──────── Data provided ────────
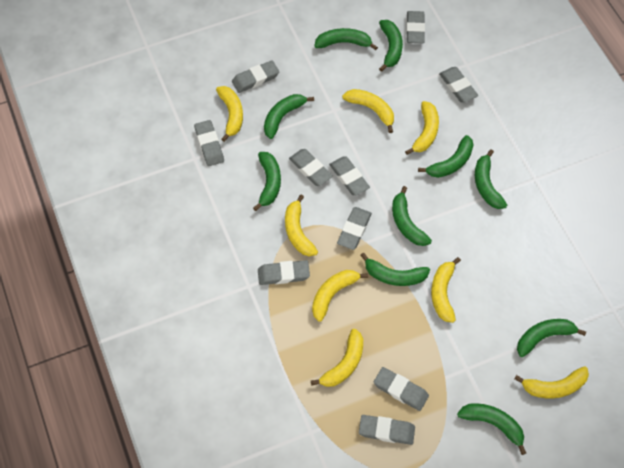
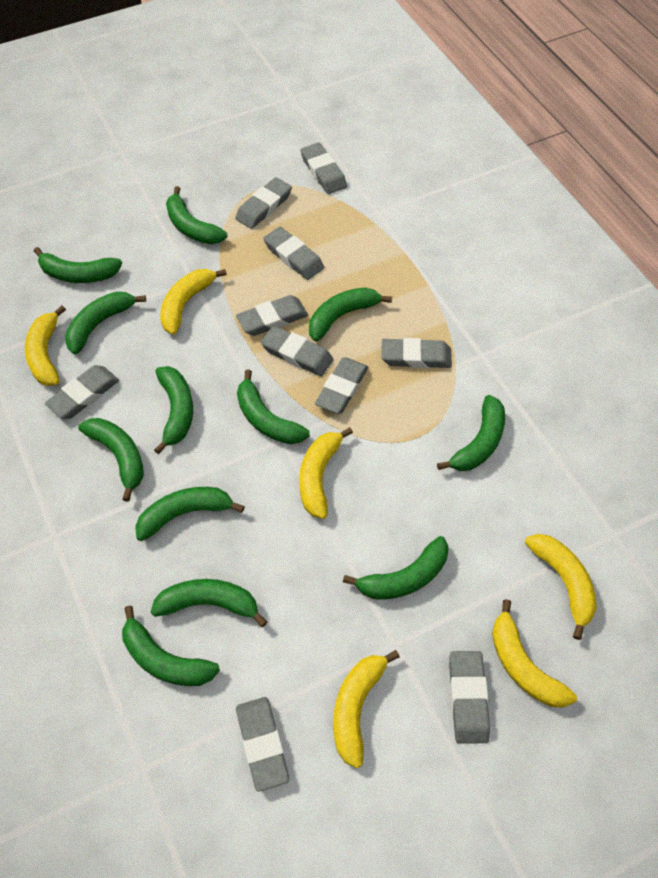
green banana: 10 -> 12
yellow banana: 8 -> 6

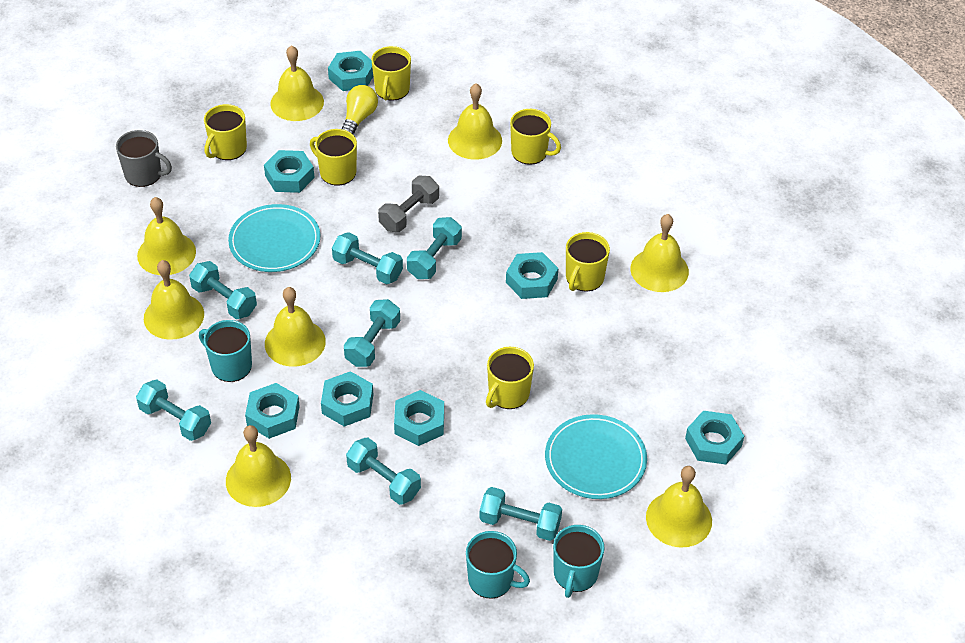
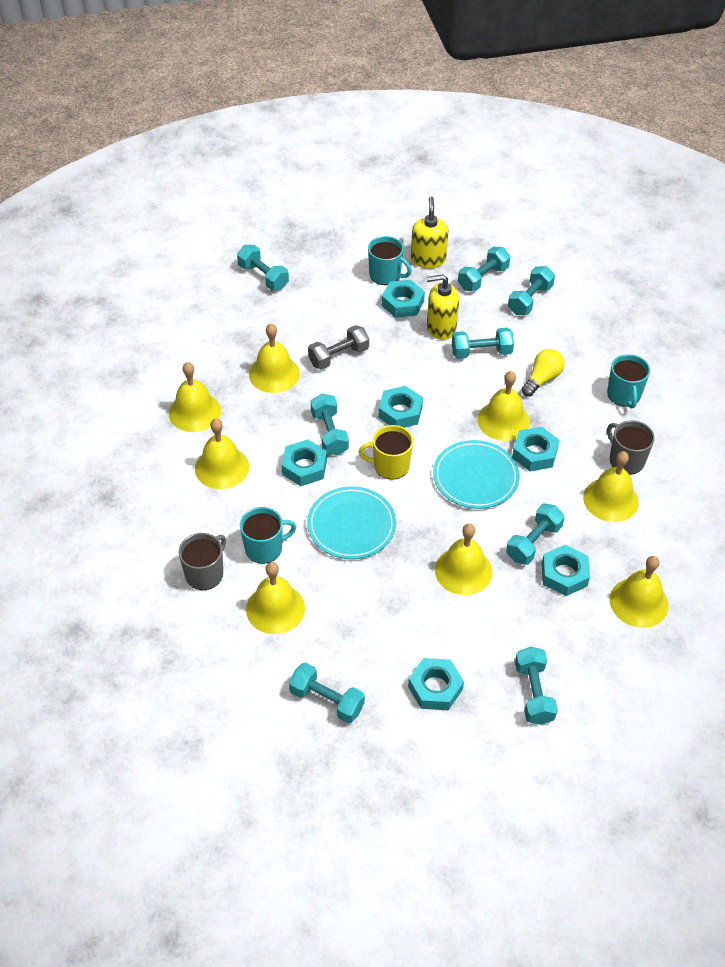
grey mug: 1 -> 2
turquoise dumbbell: 7 -> 8
turquoise nut: 7 -> 6
yellow mug: 6 -> 1
yellow soap dispenser: 0 -> 2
────────
What this task involves =
Each record, word for word, should be printed again without its pictures.

Answer box =
green banana: 10 -> 12
yellow banana: 8 -> 6

grey mug: 1 -> 2
turquoise dumbbell: 7 -> 8
turquoise nut: 7 -> 6
yellow mug: 6 -> 1
yellow soap dispenser: 0 -> 2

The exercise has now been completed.